* What is expected:
Run through the data and copy out every line that mentions the word "green".

*** Data supplied Section Begins ***

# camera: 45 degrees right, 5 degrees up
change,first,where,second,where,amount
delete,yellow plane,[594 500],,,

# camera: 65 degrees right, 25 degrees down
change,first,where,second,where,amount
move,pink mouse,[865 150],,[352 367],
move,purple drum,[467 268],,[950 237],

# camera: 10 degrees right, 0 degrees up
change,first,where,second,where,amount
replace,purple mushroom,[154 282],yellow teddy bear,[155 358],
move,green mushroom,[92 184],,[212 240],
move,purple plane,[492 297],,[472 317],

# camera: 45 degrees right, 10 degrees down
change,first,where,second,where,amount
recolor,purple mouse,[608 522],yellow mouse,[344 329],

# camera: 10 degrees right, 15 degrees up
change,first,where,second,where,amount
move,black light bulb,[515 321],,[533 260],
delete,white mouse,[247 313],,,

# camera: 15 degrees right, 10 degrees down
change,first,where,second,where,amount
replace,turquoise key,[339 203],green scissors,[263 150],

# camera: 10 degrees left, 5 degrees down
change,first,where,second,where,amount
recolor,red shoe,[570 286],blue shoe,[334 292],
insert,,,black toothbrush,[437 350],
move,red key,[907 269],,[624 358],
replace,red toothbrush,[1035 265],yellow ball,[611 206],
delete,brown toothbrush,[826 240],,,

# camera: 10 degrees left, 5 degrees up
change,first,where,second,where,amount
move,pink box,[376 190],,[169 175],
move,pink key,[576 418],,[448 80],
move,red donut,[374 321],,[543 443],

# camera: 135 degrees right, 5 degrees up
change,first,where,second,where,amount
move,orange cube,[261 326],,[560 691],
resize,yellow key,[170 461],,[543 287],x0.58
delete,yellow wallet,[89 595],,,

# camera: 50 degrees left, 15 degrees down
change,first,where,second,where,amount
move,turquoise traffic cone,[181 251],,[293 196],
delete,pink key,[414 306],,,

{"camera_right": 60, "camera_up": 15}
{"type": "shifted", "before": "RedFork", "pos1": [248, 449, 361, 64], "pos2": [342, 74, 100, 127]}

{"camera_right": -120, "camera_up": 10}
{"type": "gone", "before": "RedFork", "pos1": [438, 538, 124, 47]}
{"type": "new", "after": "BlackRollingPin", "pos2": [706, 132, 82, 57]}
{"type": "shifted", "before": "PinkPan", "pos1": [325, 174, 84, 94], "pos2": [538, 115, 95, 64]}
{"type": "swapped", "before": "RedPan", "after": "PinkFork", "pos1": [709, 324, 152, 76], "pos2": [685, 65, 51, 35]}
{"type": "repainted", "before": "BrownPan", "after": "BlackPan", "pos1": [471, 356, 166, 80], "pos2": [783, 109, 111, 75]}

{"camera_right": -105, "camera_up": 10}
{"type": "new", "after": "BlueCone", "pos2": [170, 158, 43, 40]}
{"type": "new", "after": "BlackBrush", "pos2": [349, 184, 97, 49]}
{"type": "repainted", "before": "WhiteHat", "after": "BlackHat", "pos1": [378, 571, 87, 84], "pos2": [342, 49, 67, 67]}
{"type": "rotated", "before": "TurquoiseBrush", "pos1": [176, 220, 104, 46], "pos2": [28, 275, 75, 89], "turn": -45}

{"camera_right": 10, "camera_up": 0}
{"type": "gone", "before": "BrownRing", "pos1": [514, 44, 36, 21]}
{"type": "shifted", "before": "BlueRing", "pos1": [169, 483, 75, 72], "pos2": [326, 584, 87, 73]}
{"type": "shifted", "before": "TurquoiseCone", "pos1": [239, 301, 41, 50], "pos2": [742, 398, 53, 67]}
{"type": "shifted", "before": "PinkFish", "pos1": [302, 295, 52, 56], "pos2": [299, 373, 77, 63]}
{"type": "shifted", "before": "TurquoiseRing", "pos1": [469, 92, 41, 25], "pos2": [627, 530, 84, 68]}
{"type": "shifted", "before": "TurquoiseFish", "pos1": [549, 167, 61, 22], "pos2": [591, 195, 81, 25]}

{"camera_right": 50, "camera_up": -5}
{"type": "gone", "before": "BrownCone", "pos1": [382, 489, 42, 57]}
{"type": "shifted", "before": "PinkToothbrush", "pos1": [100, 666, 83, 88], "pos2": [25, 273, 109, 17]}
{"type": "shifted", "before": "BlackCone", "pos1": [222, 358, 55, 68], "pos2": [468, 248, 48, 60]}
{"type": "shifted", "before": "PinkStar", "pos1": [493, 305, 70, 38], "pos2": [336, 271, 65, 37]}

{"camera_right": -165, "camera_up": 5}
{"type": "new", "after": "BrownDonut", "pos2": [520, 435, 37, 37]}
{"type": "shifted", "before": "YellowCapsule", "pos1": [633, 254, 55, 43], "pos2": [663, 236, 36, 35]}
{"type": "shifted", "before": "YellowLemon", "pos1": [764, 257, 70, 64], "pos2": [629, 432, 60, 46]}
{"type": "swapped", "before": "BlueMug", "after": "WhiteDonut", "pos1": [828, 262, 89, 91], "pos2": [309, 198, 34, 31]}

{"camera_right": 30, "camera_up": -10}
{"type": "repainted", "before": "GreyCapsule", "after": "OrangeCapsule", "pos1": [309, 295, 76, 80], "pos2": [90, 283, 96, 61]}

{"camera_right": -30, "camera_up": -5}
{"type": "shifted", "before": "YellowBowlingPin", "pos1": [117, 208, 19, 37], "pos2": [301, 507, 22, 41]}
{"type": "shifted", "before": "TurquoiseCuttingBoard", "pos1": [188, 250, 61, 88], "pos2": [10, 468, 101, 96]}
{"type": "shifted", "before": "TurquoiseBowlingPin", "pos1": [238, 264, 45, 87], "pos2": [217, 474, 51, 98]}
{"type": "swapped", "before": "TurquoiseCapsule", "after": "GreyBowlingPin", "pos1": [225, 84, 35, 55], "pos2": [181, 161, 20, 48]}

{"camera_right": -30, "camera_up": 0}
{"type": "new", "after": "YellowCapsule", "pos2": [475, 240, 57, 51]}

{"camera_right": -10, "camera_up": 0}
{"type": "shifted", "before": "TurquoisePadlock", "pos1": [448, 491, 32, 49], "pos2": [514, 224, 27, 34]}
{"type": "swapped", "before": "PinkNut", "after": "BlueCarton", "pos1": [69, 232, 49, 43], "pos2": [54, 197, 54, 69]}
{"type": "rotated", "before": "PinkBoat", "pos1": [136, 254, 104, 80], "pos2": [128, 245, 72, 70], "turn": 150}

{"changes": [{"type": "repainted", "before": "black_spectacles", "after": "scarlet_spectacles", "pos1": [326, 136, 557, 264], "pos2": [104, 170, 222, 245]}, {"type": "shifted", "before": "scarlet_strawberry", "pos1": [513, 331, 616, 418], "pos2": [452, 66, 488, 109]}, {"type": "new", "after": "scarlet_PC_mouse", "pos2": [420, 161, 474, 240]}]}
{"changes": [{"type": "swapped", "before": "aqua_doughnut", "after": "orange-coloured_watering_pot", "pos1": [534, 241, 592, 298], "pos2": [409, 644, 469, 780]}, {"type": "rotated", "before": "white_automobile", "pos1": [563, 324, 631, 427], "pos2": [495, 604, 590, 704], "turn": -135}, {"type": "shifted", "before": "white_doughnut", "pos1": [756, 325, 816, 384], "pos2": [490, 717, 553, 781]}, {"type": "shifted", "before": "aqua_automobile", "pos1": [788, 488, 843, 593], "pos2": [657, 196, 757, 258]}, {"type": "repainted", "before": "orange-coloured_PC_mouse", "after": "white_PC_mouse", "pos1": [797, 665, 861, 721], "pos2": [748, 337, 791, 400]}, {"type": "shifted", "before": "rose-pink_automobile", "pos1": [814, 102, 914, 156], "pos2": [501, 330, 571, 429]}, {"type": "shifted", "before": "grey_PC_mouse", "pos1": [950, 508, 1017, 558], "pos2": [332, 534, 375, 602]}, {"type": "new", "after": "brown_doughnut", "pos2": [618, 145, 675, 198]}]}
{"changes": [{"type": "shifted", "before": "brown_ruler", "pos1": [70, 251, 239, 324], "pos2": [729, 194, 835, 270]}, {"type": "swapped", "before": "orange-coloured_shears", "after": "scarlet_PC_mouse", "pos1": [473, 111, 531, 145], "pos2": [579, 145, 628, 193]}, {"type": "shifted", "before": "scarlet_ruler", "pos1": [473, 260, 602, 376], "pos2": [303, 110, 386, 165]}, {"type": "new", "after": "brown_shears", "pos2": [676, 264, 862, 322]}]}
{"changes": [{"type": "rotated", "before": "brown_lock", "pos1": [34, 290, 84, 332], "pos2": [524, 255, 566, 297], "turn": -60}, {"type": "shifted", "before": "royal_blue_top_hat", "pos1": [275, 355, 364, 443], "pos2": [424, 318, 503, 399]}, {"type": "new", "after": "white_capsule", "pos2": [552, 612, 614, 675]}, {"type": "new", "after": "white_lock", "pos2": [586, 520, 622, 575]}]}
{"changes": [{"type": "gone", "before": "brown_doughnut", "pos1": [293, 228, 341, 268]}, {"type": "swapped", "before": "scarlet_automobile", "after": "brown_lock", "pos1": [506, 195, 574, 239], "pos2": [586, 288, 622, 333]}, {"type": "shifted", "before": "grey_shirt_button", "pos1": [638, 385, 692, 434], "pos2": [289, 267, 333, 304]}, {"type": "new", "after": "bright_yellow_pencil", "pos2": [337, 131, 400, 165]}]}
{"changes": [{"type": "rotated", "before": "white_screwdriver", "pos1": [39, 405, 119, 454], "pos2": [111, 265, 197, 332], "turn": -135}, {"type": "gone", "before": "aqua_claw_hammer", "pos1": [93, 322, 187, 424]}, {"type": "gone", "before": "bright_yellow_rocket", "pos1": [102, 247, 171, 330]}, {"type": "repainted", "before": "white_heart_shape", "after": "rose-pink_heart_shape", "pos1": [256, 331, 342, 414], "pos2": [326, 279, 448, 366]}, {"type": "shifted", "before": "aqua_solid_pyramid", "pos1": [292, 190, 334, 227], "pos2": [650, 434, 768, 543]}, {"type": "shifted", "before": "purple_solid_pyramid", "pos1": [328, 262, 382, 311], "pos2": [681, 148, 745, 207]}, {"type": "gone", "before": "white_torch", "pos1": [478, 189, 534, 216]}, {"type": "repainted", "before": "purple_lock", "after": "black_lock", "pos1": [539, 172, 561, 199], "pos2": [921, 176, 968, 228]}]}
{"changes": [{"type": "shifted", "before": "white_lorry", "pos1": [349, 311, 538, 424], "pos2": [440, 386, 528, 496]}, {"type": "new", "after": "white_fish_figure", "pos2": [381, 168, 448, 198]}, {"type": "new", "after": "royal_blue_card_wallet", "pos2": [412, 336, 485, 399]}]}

*** Data supplied Section Ends ***

* Reply to the task:
move,green mushroom,[92 184],,[212 240],
replace,turquoise key,[339 203],green scissors,[263 150],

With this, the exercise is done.